* **WHAT YOU HAVE TO DO**:
Pull each line with the string "notebook" from the entries.

DATA PROVIDED: Begin

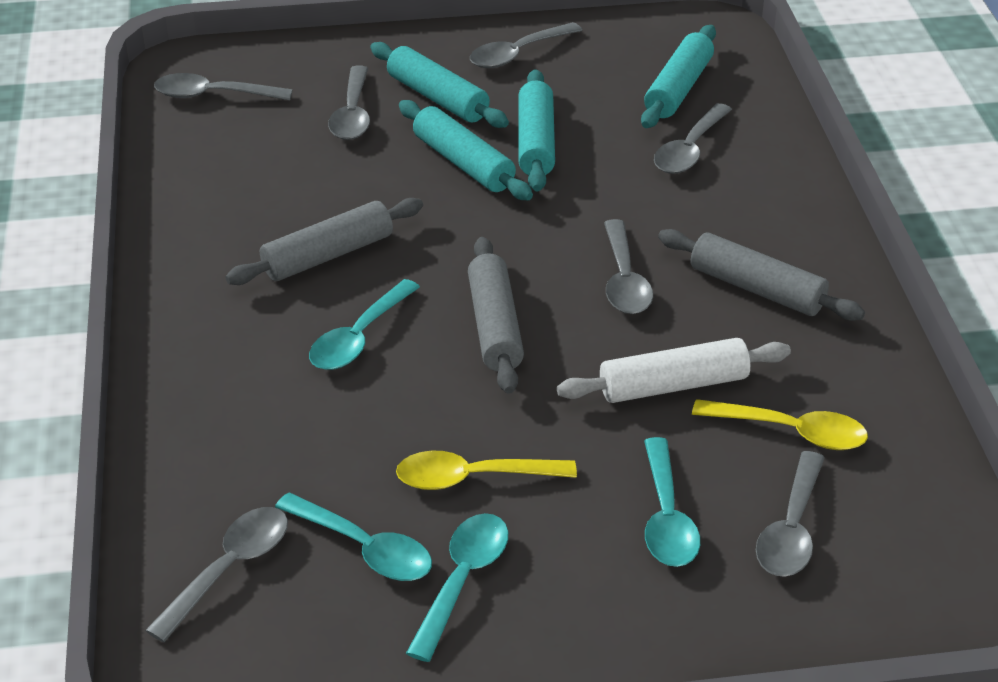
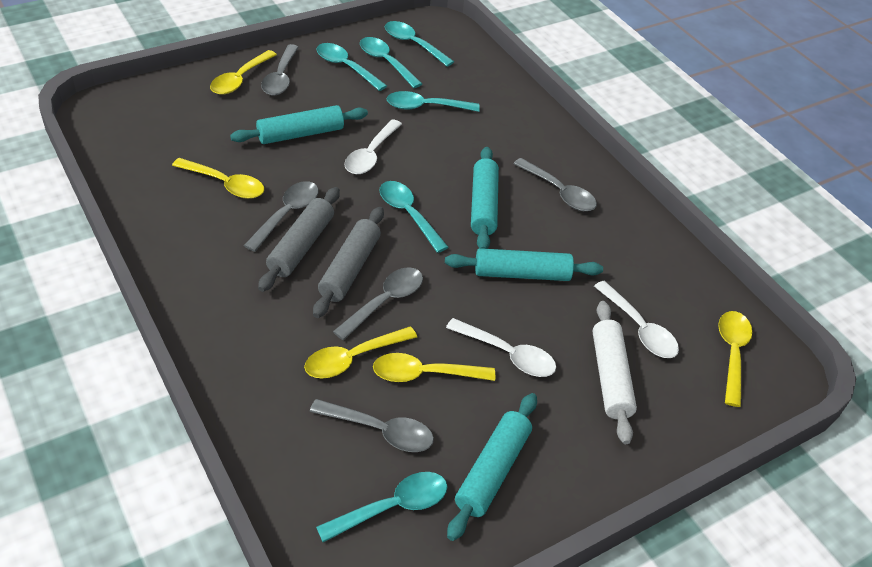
grey rolling pin: 3 -> 2
grey spoon: 7 -> 5
turquoise spoon: 4 -> 6
white spoon: 0 -> 3
yellow spoon: 2 -> 5

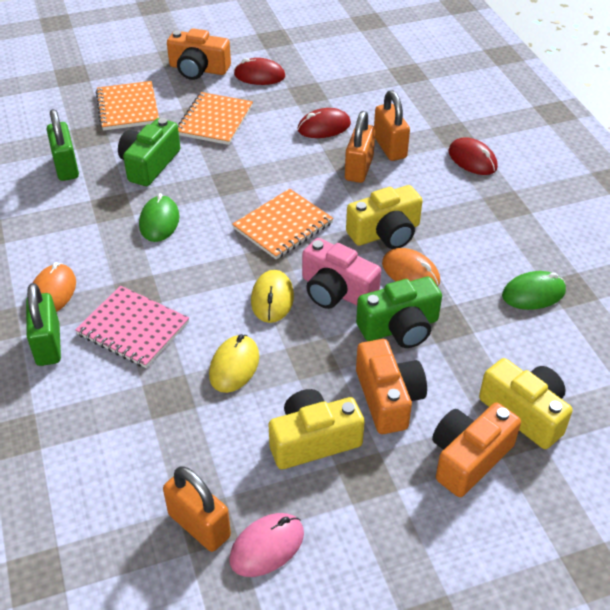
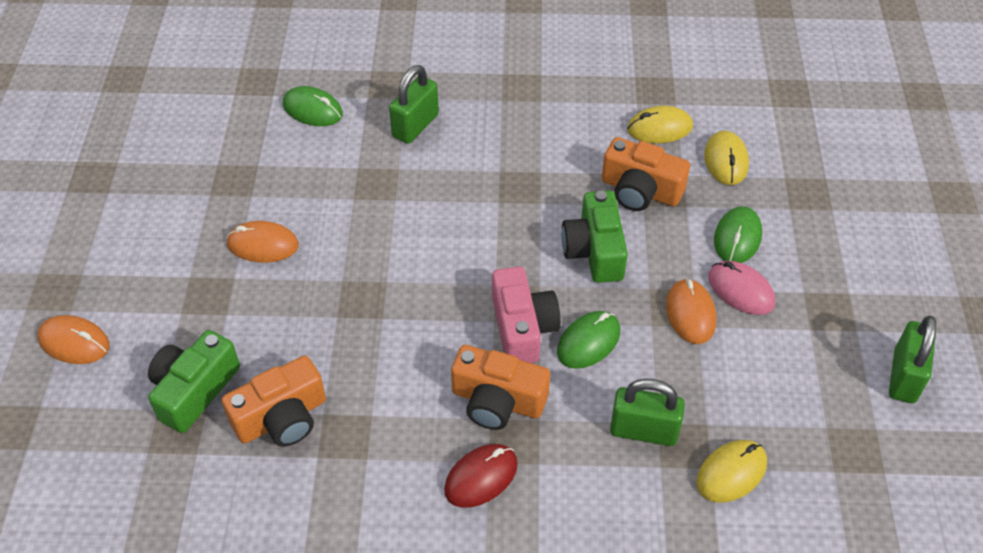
green mouse: 2 -> 3
green padlock: 2 -> 3
orange mouse: 2 -> 3
orange notebook: 3 -> 0
orange padlock: 3 -> 0
pink notebook: 1 -> 0
red mouse: 3 -> 1
yellow camera: 3 -> 0
yellow mouse: 2 -> 3

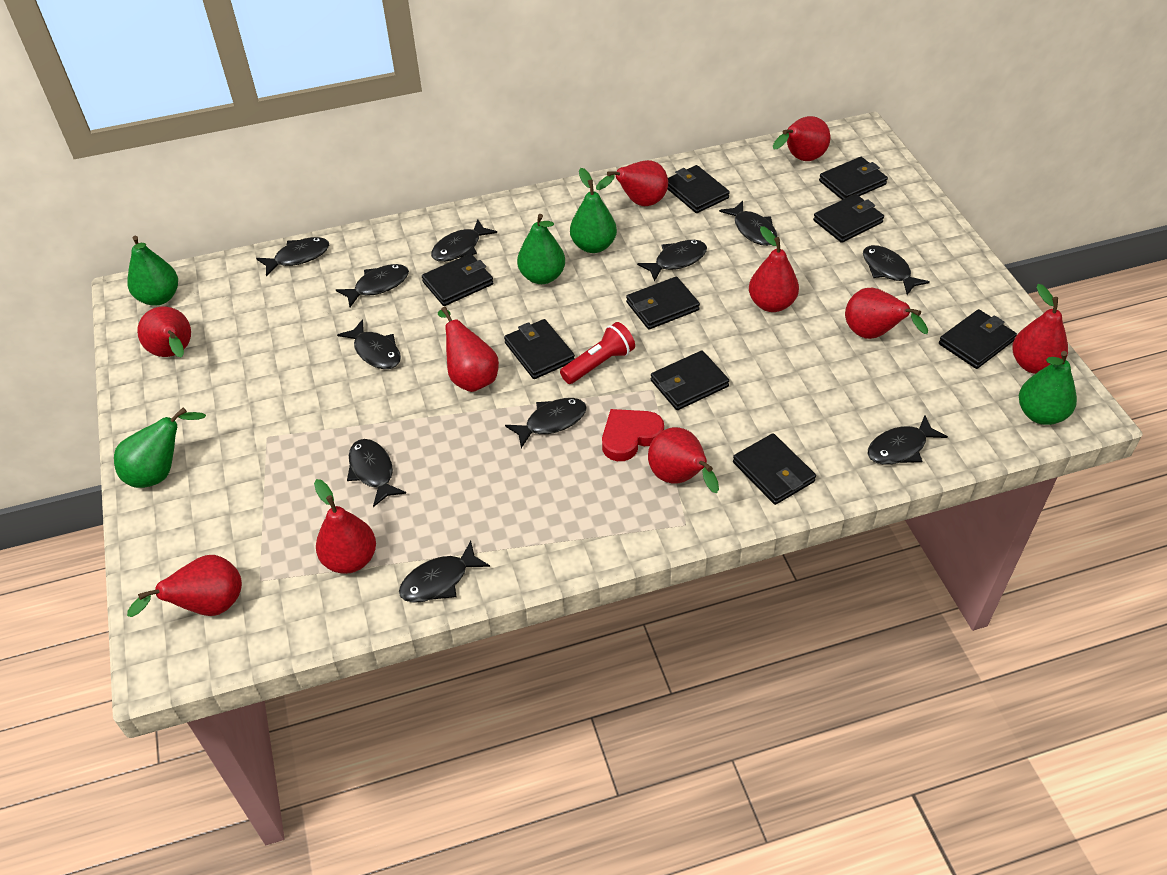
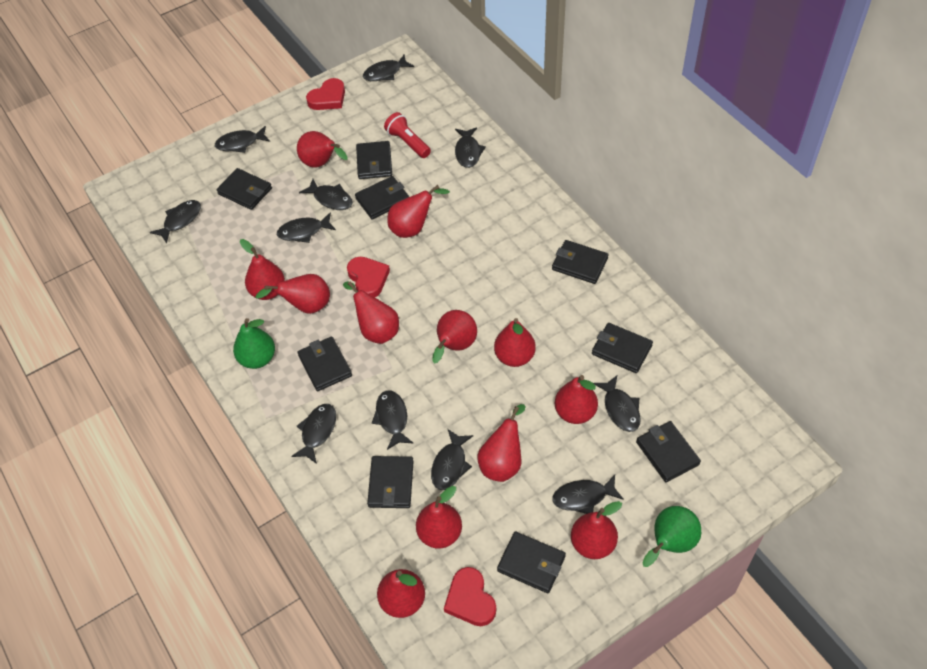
green pear: 5 -> 2
red heart: 1 -> 3
red pear: 10 -> 12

DATA PROVIDED: End

* **EXERCISE OUTPUT**:
orange notebook: 3 -> 0
pink notebook: 1 -> 0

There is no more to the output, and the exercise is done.